Source material:
━━━━━━━━━━

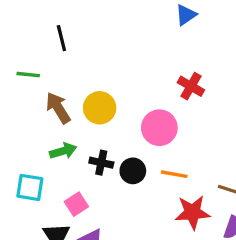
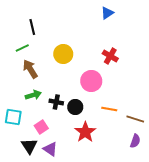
green line: (28, 75) -> (22, 48), moved, turned -32
yellow circle: (100, 108) -> (63, 54), moved
orange line: (174, 174) -> (109, 109), moved
red star: (193, 212) -> (85, 132), moved, turned -30

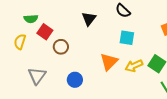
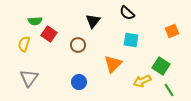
brown circle: (61, 47) -> (78, 45), moved
yellow arrow: (134, 66) -> (142, 81), moved
gray triangle: (37, 76) -> (29, 78), moved

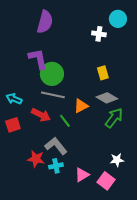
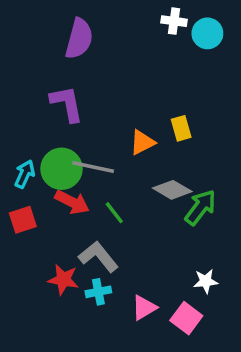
white cross: (99, 34) -> (174, 21), moved
green circle: (52, 74) -> (62, 169), moved
gray diamond: (107, 98) -> (172, 190), moved
cyan arrow: (14, 99) -> (25, 174), turned 91
orange triangle: (81, 106) -> (142, 142), moved

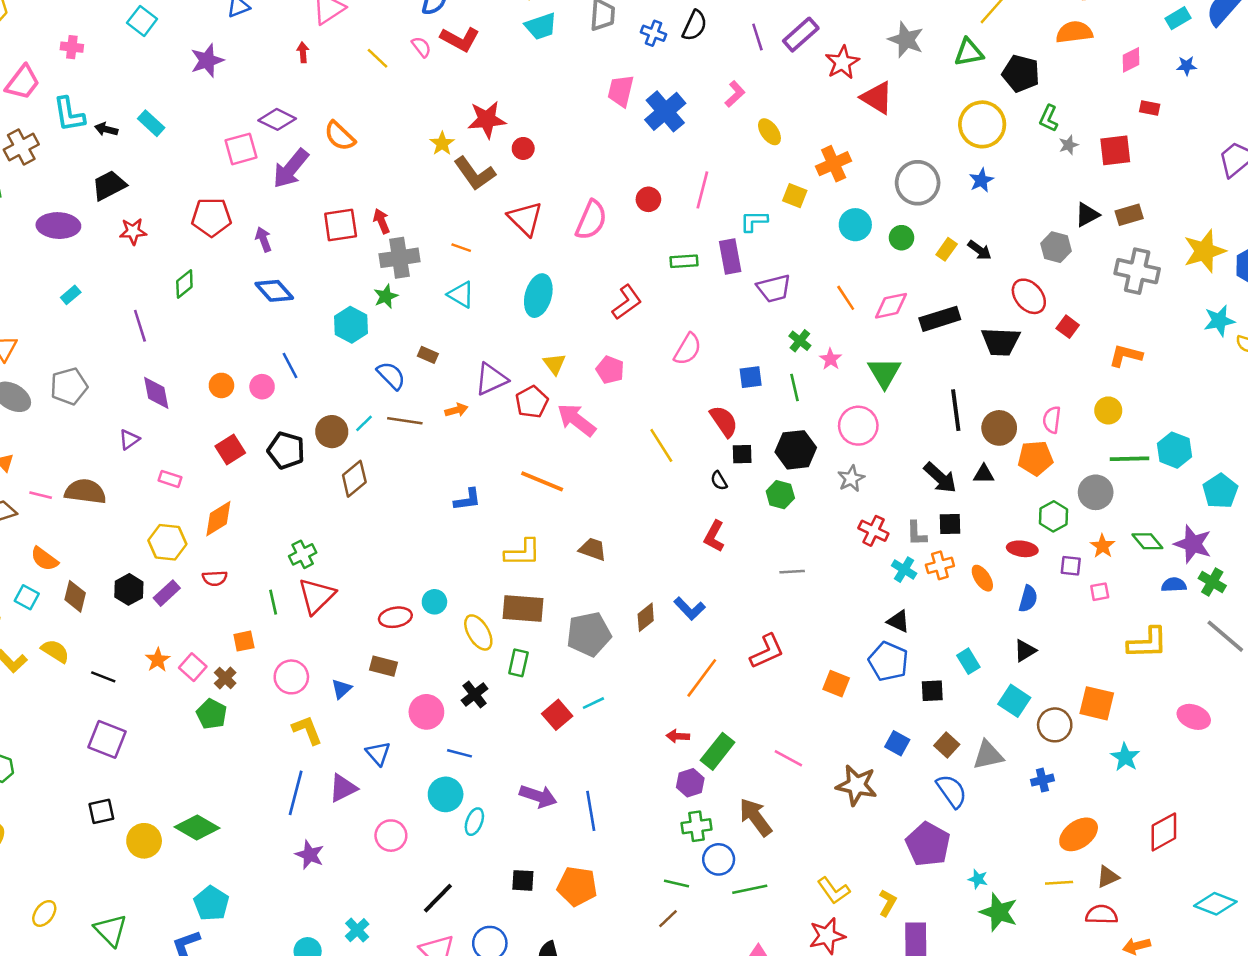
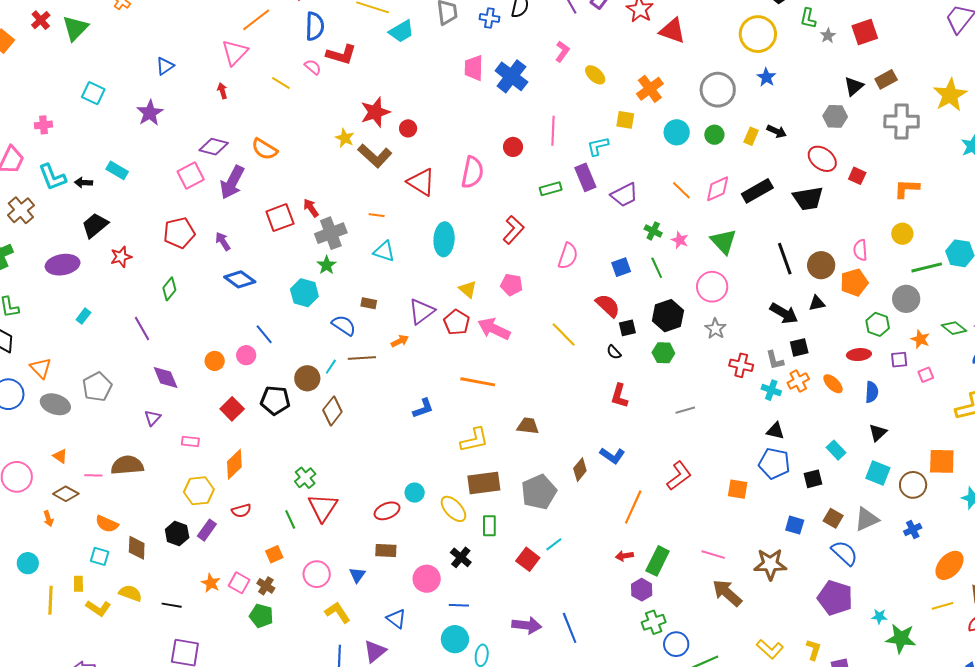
brown arrow: (756, 817) -> (727, 593), moved

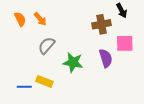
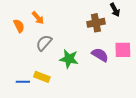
orange semicircle: (20, 19) -> (19, 26), moved
pink square: (125, 43) -> (123, 50), moved
purple semicircle: (106, 58) -> (100, 55), turned -42

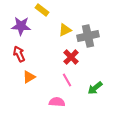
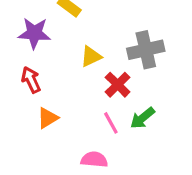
yellow triangle: (65, 30) -> (91, 56), moved
green arrow: (95, 88) -> (142, 118), moved

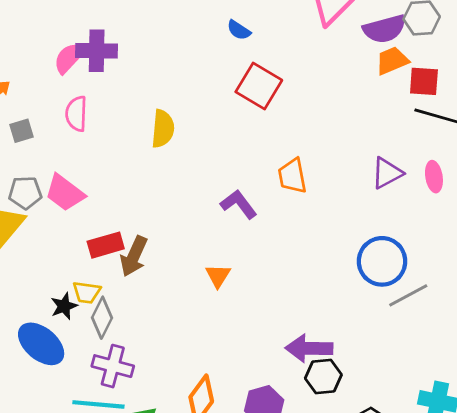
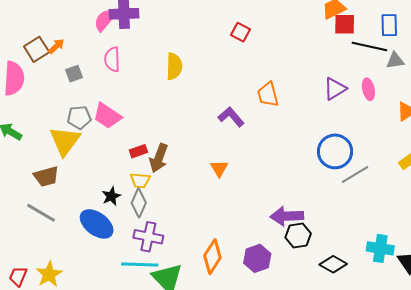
red square: (424, 81) -> (345, 24), moved
red square: (259, 86) -> (240, 32), size x0.6
red rectangle: (106, 245) -> (138, 151), size x0.7
yellow trapezoid: (87, 292) -> (140, 180), moved

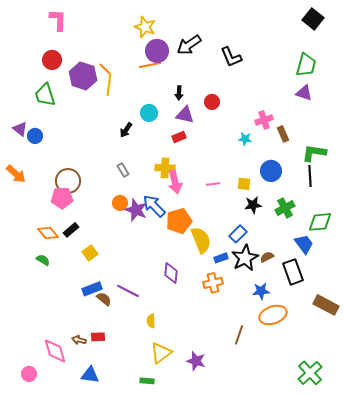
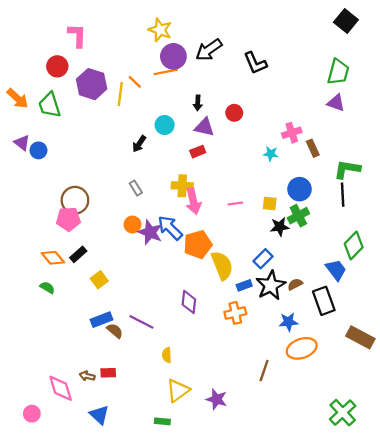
pink L-shape: (58, 20) -> (77, 35), moved
orange line: (105, 69) -> (135, 82), moved
orange arrow: (16, 174) -> (17, 98), moved
green cross: (285, 208) -> (298, 216), moved
green diamond: (320, 222) -> (354, 246), turned -40
blue triangle: (90, 375) -> (99, 415), turned 36

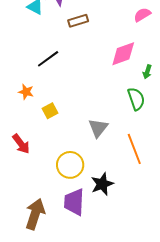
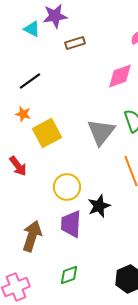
black line: (48, 59) -> (30, 81), moved
yellow square: (50, 111) -> (47, 133), size x1.8
gray triangle: (98, 128) -> (101, 132), moved, size x1.4

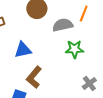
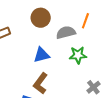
blue triangle: (23, 50) -> (42, 55), moved

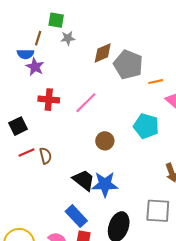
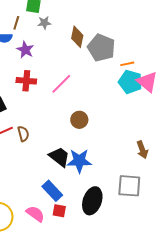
brown diamond: (103, 53) -> (77, 37), turned -55
purple star: (35, 67) -> (25, 50), moved
cyan pentagon: (146, 126) -> (130, 82), moved

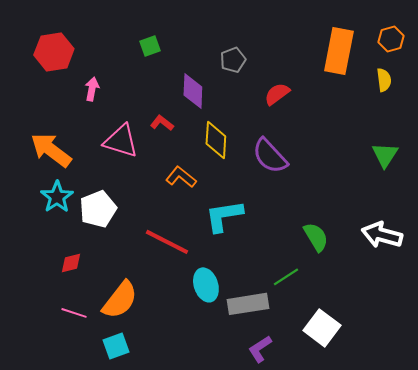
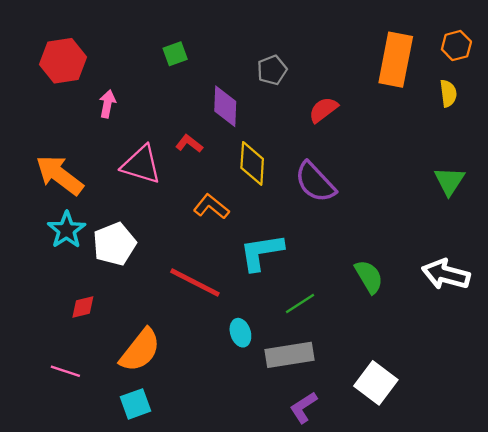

━━━━━━━━━━

About this task:
Each line above that has the word "cross" should be copied.

Answer:
white cross: (99, 34) -> (174, 21), moved
green cross: (285, 208) -> (298, 216), moved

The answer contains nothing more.